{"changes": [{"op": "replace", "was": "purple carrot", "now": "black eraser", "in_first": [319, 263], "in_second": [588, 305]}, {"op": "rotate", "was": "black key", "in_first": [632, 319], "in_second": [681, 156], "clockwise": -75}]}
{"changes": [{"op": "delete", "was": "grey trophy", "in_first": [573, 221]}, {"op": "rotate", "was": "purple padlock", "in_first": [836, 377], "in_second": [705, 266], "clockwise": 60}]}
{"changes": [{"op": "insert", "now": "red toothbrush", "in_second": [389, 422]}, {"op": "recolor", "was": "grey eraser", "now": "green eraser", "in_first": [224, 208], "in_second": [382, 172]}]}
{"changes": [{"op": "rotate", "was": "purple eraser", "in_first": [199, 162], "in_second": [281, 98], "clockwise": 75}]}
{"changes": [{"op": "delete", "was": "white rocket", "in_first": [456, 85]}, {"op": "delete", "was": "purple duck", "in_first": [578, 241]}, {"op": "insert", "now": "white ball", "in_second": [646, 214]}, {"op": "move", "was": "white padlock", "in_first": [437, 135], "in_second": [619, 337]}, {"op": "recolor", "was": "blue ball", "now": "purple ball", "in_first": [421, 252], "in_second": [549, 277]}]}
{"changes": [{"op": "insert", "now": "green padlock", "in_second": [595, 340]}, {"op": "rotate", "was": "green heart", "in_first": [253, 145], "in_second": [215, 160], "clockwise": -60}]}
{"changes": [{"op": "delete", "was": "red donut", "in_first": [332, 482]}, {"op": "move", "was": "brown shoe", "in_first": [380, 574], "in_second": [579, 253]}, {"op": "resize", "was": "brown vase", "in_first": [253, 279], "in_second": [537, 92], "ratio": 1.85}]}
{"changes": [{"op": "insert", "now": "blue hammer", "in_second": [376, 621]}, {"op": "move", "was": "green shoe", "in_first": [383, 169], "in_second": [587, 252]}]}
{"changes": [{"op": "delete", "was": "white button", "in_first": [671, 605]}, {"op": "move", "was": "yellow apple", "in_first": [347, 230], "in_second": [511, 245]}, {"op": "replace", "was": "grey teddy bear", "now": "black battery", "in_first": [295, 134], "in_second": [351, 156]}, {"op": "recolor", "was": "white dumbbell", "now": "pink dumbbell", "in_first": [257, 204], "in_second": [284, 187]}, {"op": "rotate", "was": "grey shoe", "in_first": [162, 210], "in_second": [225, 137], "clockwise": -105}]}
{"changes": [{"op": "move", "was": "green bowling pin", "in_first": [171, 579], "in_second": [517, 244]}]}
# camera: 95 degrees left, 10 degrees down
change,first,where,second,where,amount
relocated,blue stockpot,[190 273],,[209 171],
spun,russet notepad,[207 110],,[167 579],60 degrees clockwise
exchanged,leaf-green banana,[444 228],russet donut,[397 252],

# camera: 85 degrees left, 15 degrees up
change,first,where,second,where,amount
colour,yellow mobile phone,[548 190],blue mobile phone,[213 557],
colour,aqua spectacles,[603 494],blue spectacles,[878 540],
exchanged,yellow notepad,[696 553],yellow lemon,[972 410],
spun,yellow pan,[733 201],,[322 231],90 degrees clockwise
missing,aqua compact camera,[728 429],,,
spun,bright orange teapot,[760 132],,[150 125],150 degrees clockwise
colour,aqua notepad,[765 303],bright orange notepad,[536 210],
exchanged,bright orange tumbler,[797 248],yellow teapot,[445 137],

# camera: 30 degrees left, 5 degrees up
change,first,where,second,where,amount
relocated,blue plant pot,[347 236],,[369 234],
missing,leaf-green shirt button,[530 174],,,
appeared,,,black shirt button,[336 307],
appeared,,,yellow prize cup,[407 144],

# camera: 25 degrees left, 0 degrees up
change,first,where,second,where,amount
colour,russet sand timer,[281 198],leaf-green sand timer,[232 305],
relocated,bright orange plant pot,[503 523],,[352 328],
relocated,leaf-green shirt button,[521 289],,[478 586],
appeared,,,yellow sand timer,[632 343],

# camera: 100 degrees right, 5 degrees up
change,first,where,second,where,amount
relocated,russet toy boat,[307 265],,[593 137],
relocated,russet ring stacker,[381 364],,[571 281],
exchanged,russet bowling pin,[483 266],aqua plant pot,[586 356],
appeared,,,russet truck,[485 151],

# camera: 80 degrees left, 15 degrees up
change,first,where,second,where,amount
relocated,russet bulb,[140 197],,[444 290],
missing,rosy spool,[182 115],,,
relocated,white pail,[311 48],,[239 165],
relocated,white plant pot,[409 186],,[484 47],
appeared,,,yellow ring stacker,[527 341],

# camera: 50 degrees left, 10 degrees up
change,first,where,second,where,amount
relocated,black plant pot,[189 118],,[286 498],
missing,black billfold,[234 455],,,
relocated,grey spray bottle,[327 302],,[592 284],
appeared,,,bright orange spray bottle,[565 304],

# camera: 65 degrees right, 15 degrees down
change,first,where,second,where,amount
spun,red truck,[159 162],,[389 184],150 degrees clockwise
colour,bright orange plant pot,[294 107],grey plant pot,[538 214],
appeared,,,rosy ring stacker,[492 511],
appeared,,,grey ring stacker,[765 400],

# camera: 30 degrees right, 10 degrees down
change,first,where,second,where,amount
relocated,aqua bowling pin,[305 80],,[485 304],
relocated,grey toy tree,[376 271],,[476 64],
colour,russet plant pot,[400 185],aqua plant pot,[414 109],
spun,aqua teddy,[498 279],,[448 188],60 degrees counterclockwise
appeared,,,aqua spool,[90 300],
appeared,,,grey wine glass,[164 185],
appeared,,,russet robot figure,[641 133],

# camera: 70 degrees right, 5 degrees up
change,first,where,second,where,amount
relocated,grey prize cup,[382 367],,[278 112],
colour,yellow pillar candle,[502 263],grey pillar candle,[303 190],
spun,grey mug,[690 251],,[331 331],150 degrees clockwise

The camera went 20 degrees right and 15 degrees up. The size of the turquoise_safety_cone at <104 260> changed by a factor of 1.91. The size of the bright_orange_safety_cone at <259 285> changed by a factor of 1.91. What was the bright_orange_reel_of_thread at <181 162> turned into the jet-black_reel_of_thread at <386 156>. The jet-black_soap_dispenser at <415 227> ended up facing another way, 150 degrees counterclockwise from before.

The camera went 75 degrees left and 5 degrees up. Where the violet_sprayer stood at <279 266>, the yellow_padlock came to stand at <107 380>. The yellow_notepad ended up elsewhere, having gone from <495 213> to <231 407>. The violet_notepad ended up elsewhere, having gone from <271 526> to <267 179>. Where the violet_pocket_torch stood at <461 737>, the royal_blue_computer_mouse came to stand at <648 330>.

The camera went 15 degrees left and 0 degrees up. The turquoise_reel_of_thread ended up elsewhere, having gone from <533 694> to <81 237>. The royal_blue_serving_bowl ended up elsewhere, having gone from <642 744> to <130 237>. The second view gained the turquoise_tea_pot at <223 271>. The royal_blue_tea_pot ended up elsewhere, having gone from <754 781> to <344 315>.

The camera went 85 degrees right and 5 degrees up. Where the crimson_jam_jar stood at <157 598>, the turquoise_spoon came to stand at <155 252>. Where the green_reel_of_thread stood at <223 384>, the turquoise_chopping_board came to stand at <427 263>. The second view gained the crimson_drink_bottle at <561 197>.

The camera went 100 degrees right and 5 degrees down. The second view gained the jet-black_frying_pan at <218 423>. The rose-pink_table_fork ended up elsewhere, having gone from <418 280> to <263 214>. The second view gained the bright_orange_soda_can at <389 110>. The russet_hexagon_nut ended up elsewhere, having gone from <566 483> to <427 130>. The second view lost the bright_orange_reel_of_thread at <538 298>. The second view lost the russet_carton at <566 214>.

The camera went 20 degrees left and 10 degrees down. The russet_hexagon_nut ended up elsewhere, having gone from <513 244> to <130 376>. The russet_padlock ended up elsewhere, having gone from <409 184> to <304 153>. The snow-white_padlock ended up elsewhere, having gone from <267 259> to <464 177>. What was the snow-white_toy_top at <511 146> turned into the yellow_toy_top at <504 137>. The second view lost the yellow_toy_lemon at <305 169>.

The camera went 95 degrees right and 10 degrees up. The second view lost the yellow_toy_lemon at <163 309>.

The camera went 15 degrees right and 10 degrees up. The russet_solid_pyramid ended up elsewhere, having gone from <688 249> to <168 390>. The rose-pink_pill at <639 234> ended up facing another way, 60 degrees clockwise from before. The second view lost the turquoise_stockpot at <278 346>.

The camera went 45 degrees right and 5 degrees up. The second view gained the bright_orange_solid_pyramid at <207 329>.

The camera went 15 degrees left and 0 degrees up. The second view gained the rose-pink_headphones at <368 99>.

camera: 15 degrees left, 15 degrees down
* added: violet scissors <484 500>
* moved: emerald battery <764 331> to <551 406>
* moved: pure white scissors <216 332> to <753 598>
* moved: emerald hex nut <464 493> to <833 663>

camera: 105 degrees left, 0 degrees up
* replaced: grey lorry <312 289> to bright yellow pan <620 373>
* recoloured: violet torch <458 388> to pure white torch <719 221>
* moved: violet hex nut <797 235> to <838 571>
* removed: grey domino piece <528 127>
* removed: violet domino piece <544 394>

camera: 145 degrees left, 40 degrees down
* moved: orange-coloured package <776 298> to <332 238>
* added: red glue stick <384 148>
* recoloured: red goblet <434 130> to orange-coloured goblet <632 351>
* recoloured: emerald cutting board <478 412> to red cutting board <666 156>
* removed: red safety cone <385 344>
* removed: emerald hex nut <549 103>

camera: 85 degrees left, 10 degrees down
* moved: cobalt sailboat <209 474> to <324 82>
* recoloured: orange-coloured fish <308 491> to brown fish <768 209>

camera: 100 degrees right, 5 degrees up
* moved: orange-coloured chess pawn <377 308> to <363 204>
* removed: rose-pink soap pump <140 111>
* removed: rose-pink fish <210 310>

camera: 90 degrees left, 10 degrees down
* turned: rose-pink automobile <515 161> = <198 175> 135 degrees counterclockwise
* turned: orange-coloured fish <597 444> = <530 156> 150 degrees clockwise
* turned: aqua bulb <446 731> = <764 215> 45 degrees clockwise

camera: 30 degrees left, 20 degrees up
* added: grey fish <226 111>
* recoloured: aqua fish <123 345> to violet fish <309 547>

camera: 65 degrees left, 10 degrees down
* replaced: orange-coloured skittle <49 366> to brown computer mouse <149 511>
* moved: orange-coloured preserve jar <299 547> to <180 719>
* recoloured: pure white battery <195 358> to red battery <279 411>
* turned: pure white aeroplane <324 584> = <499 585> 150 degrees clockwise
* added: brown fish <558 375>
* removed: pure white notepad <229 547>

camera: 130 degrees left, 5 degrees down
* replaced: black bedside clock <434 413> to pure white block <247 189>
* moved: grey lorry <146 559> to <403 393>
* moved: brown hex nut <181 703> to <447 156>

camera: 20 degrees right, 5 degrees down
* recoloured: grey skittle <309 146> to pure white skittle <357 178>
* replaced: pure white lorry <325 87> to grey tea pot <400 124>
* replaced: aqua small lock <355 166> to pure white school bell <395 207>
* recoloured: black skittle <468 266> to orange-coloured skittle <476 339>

----------------------------------------

#### To do
Copy whichever lines of the records above contain the word "scissors".

#### Task response
* added: violet scissors <484 500>
* moved: pure white scissors <216 332> to <753 598>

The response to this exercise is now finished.